BRIEF:
The output should be the listing below, limited to the lines from the one with "brown plate A9:B9" through the one with "brown brick A6:C6", exact and without pictures.

DATASET RECORDS:
--------------------------------

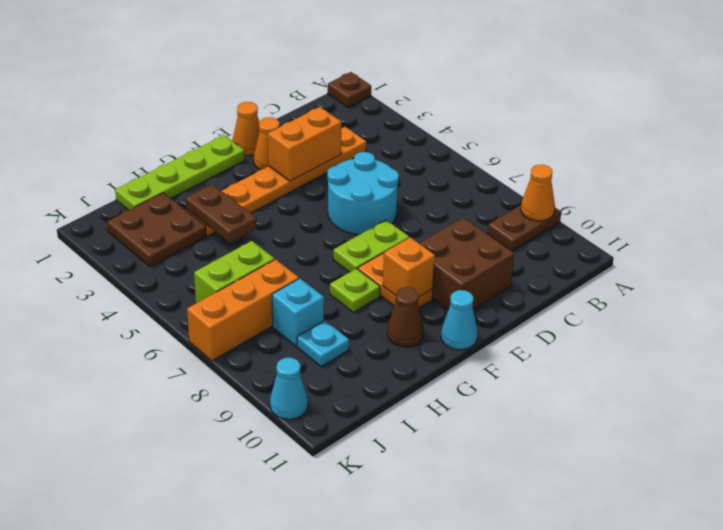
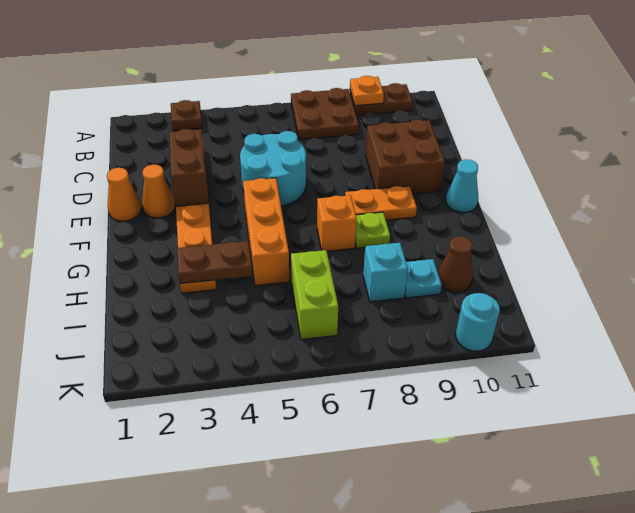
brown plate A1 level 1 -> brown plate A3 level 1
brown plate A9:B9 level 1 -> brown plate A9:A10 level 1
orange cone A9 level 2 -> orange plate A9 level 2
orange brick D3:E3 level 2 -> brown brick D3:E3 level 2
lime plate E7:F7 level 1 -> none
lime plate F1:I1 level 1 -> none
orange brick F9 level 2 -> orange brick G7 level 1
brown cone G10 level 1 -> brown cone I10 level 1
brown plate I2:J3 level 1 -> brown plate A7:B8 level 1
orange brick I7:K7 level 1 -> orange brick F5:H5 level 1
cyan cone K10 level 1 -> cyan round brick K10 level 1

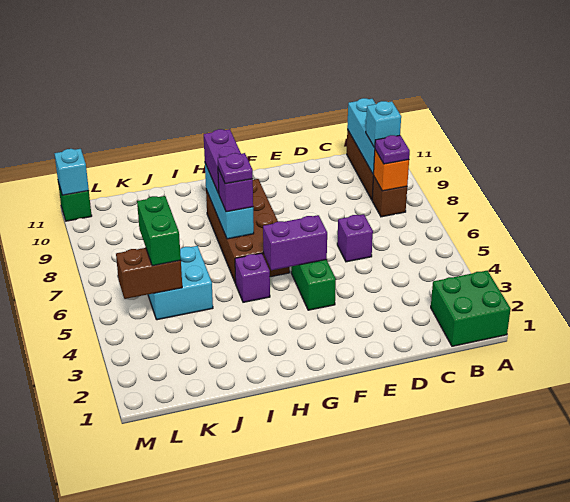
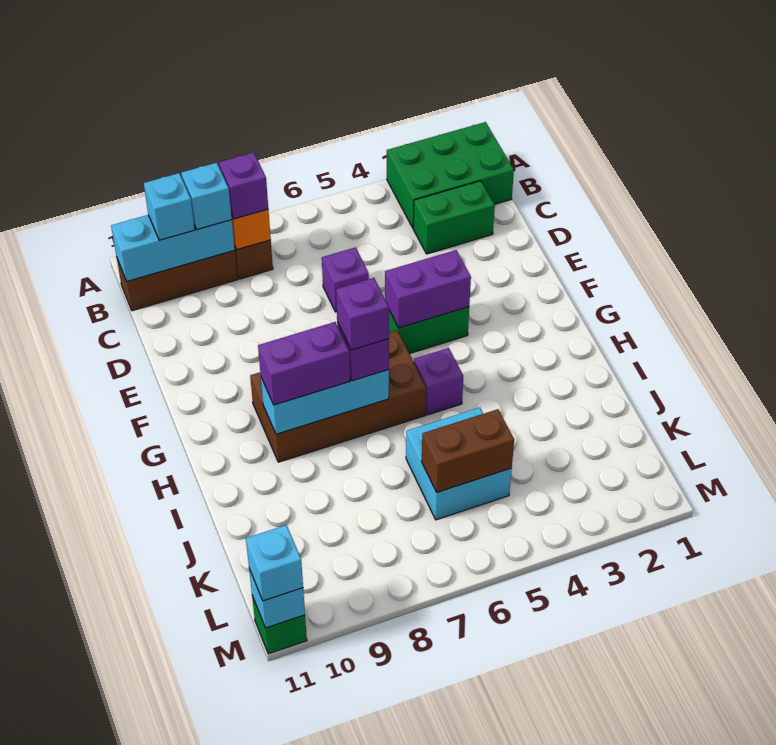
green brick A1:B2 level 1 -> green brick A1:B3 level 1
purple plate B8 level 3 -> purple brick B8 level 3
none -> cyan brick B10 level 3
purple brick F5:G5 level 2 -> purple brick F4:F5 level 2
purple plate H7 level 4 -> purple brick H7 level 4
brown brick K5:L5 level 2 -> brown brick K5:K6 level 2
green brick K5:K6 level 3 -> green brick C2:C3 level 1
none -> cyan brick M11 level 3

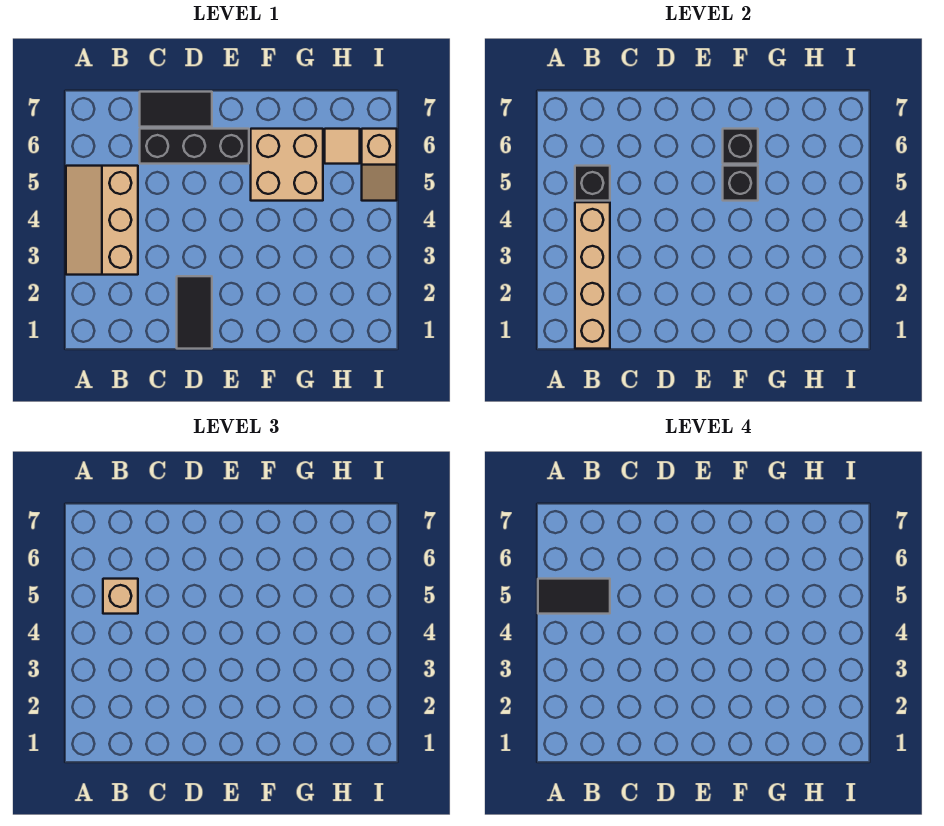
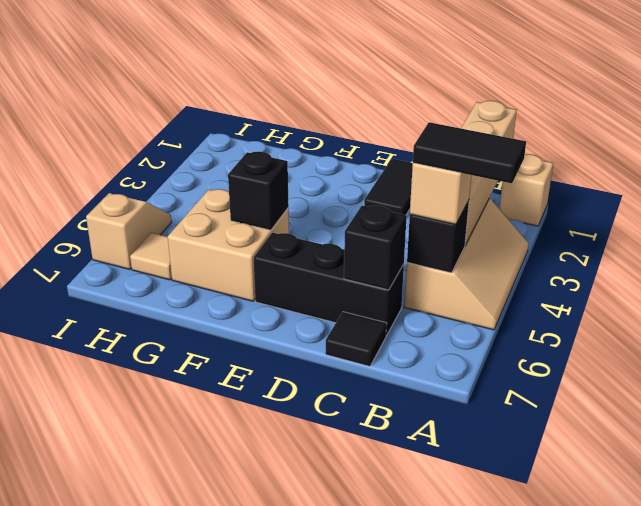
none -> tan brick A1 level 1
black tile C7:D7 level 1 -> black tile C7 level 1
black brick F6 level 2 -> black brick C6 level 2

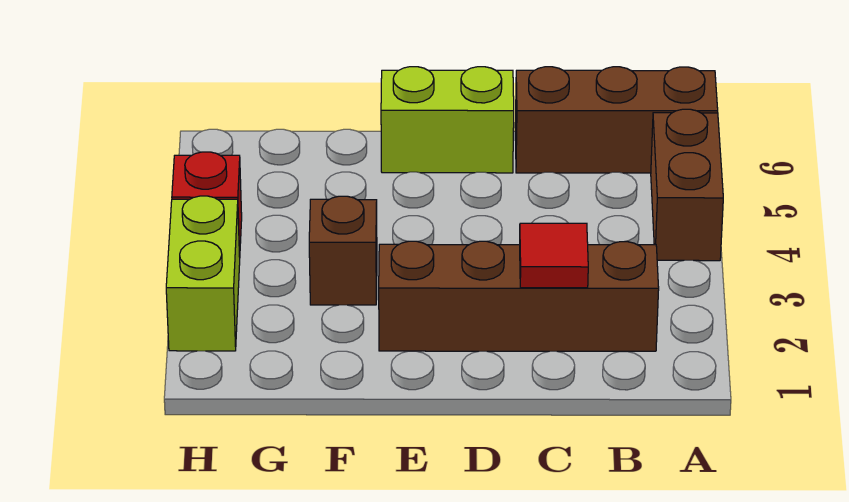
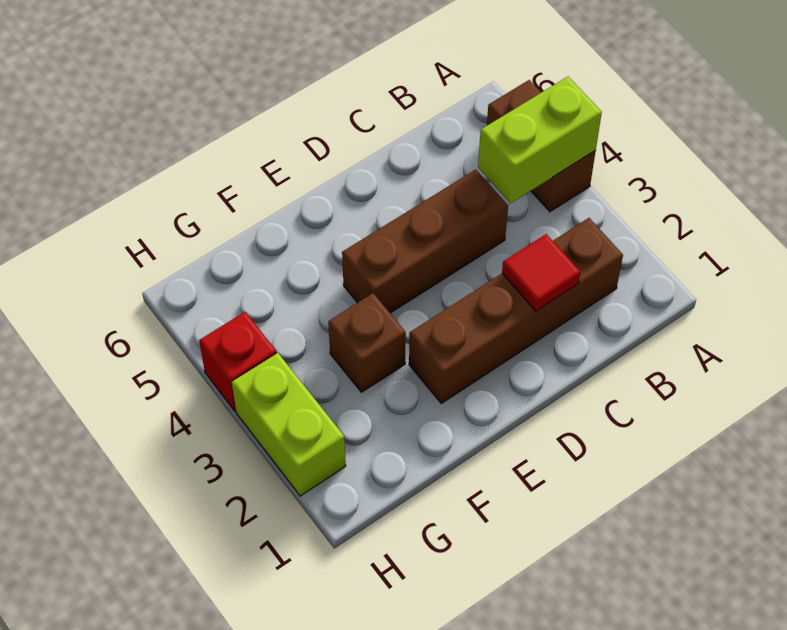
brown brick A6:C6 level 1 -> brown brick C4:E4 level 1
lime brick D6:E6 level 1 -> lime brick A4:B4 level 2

--------------------------------

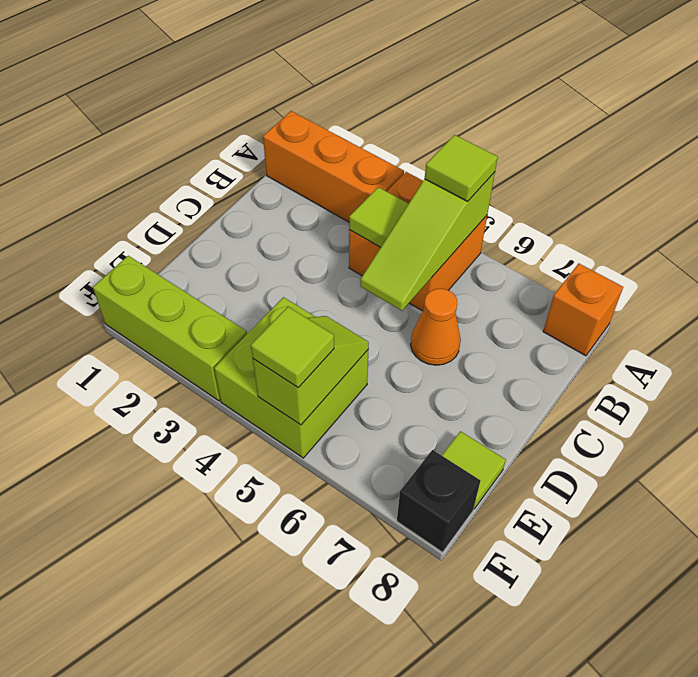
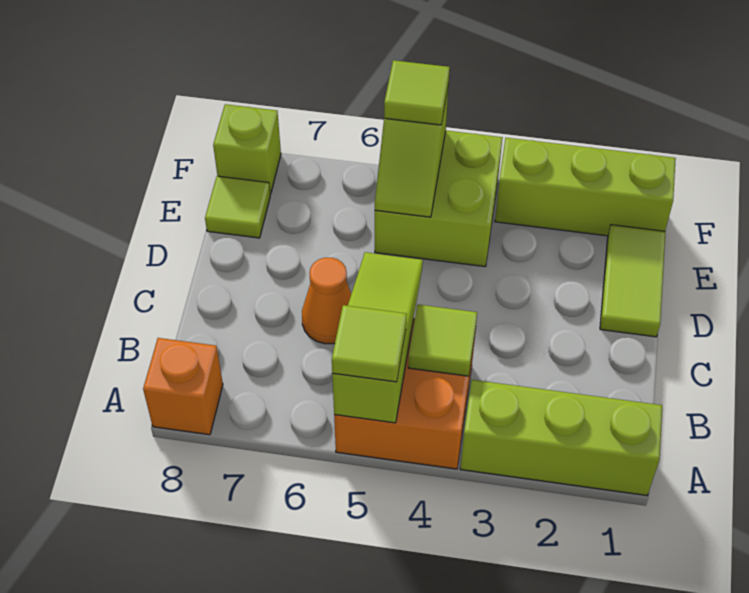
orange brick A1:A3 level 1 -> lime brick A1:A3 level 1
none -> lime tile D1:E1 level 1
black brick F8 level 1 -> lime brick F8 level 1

--------------------------------

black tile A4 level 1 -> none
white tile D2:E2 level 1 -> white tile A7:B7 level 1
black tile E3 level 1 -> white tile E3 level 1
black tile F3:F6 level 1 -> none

--------------------------------

OUTPUT OF THE EXERCISE:
brown plate A9:B9 level 1 -> brown plate A9:A10 level 1
orange cone A9 level 2 -> orange plate A9 level 2
orange brick D3:E3 level 2 -> brown brick D3:E3 level 2
lime plate E7:F7 level 1 -> none
lime plate F1:I1 level 1 -> none
orange brick F9 level 2 -> orange brick G7 level 1
brown cone G10 level 1 -> brown cone I10 level 1
brown plate I2:J3 level 1 -> brown plate A7:B8 level 1
orange brick I7:K7 level 1 -> orange brick F5:H5 level 1
cyan cone K10 level 1 -> cyan round brick K10 level 1

green brick A1:B2 level 1 -> green brick A1:B3 level 1
purple plate B8 level 3 -> purple brick B8 level 3
none -> cyan brick B10 level 3
purple brick F5:G5 level 2 -> purple brick F4:F5 level 2
purple plate H7 level 4 -> purple brick H7 level 4
brown brick K5:L5 level 2 -> brown brick K5:K6 level 2
green brick K5:K6 level 3 -> green brick C2:C3 level 1
none -> cyan brick M11 level 3

none -> tan brick A1 level 1
black tile C7:D7 level 1 -> black tile C7 level 1
black brick F6 level 2 -> black brick C6 level 2

brown brick A6:C6 level 1 -> brown brick C4:E4 level 1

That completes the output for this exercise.